◆ **TASK PROMPT**
Transcribe all data verbatim. Skip the pictures.
##########
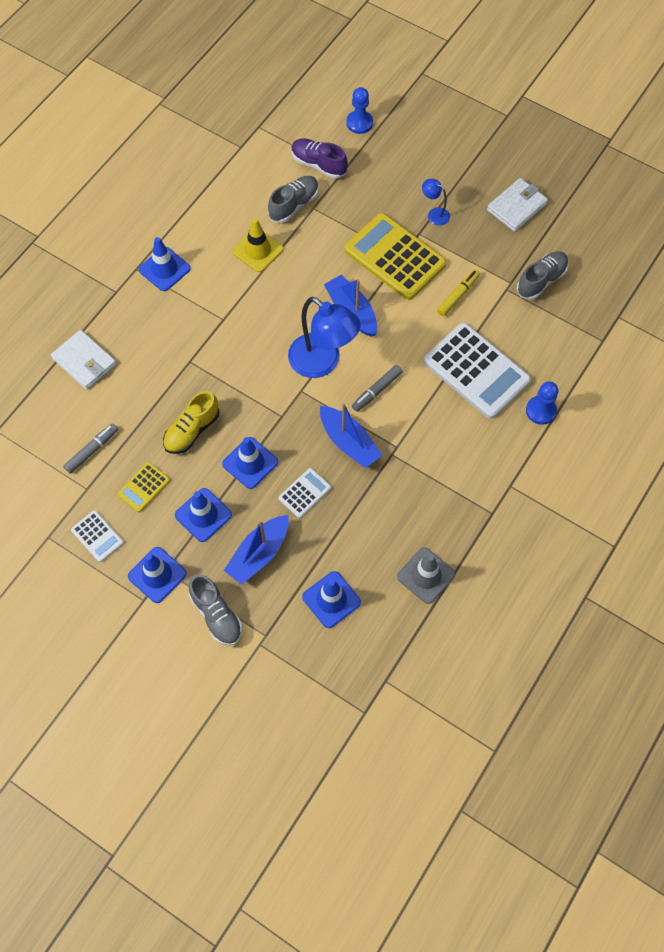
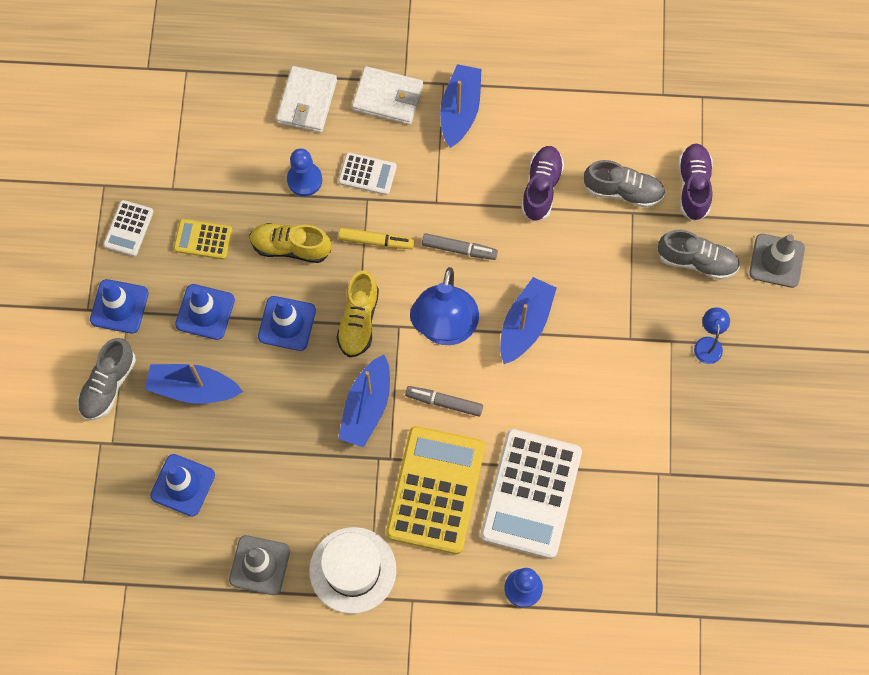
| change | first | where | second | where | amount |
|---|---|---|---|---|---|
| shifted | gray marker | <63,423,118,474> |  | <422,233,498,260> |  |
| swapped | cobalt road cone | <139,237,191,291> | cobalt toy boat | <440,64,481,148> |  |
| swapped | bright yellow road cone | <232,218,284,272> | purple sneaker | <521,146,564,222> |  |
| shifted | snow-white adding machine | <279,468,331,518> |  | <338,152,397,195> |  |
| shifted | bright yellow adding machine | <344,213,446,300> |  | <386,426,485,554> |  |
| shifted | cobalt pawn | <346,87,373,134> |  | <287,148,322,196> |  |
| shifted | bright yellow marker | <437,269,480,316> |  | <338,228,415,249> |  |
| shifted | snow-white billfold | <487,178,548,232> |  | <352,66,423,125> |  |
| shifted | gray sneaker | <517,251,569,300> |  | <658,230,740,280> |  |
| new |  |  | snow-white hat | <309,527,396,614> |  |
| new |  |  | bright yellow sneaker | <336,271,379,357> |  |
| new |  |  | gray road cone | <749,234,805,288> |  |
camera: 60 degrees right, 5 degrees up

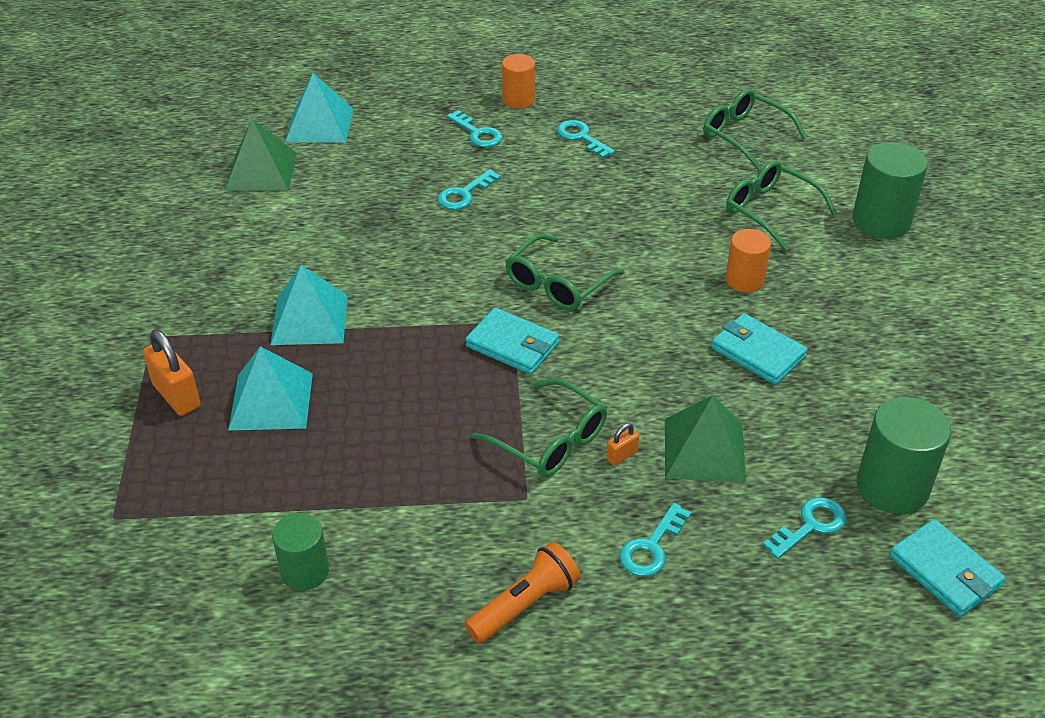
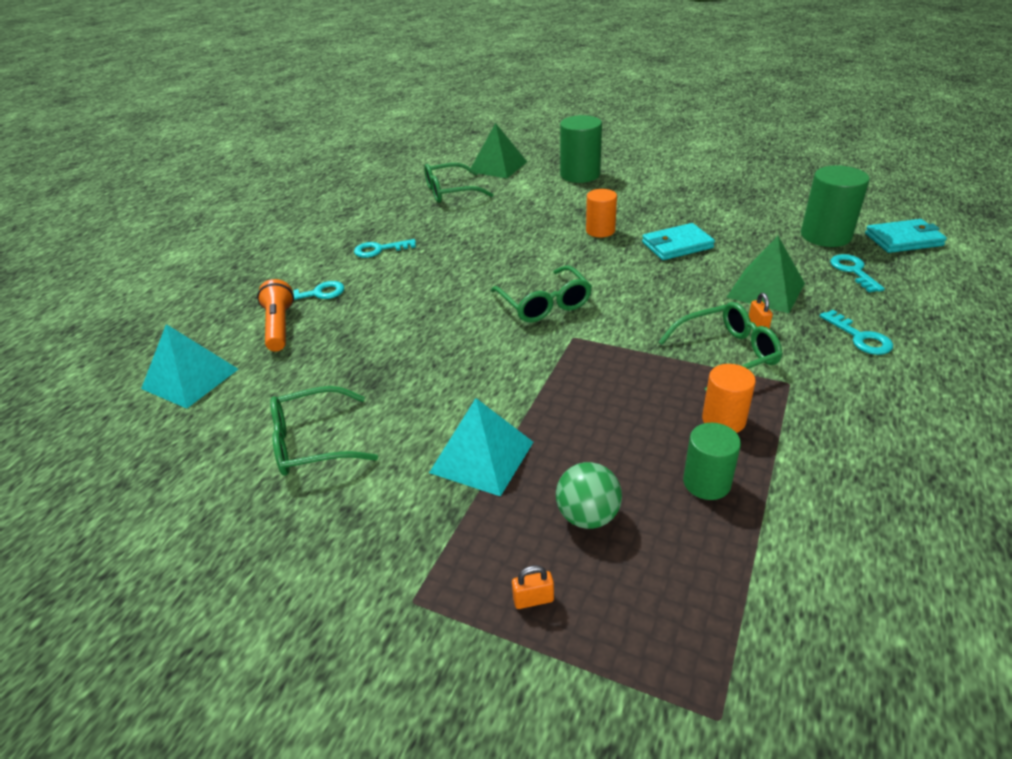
| change | first | where | second | where | amount |
|---|---|---|---|---|---|
| scaled | bright orange lock | <143,330,201,416> |  | <512,565,554,609> | x0.51 |
| shifted | green pyramid | <225,118,297,191> |  | <471,123,527,178> |  |
| swapped | turquoise pyramid | <228,346,313,430> | green ball | <556,462,622,529> |  |
| shifted | green cylinder shape | <272,513,329,591> |  | <683,423,741,500> |  |
| gone | turquoise latchkey | <438,169,501,210> |  |  |  |
| gone | turquoise billfold | <465,308,560,374> |  |  |  |
| shifted | bright orange torch | <465,542,581,643> |  | <257,279,294,351> |  |
| shifted | bright orange cylinder shape | <502,54,535,109> |  | <702,364,756,433> |  |
| shifted | green glasses | <726,160,837,251> |  | <270,386,378,476> |  |
camera: 60 degrees left, 5 degrees down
##########
◆ **OUTPUT OF THE EXERCISE**
| change | first | where | second | where | amount |
|---|---|---|---|---|---|
| shifted | gray marker | <63,423,118,474> |  | <422,233,498,260> |  |
| swapped | cobalt road cone | <139,237,191,291> | cobalt toy boat | <440,64,481,148> |  |
| swapped | bright yellow road cone | <232,218,284,272> | purple sneaker | <521,146,564,222> |  |
| shifted | snow-white adding machine | <279,468,331,518> |  | <338,152,397,195> |  |
| shifted | bright yellow adding machine | <344,213,446,300> |  | <386,426,485,554> |  |
| shifted | cobalt pawn | <346,87,373,134> |  | <287,148,322,196> |  |
| shifted | bright yellow marker | <437,269,480,316> |  | <338,228,415,249> |  |
| shifted | snow-white billfold | <487,178,548,232> |  | <352,66,423,125> |  |
| shifted | gray sneaker | <517,251,569,300> |  | <658,230,740,280> |  |
| new |  |  | snow-white hat | <309,527,396,614> |  |
| new |  |  | bright yellow sneaker | <336,271,379,357> |  |
| new |  |  | gray road cone | <749,234,805,288> |  |
camera: 60 degrees right, 5 degrees up

| change | first | where | second | where | amount |
|---|---|---|---|---|---|
| scaled | bright orange lock | <143,330,201,416> |  | <512,565,554,609> | x0.51 |
| shifted | green pyramid | <225,118,297,191> |  | <471,123,527,178> |  |
| swapped | turquoise pyramid | <228,346,313,430> | green ball | <556,462,622,529> |  |
| shifted | green cylinder shape | <272,513,329,591> |  | <683,423,741,500> |  |
| gone | turquoise latchkey | <438,169,501,210> |  |  |  |
| gone | turquoise billfold | <465,308,560,374> |  |  |  |
| shifted | bright orange torch | <465,542,581,643> |  | <257,279,294,351> |  |
| shifted | bright orange cylinder shape | <502,54,535,109> |  | <702,364,756,433> |  |
| shifted | green glasses | <726,160,837,251> |  | <270,386,378,476> |  |
camera: 60 degrees left, 5 degrees down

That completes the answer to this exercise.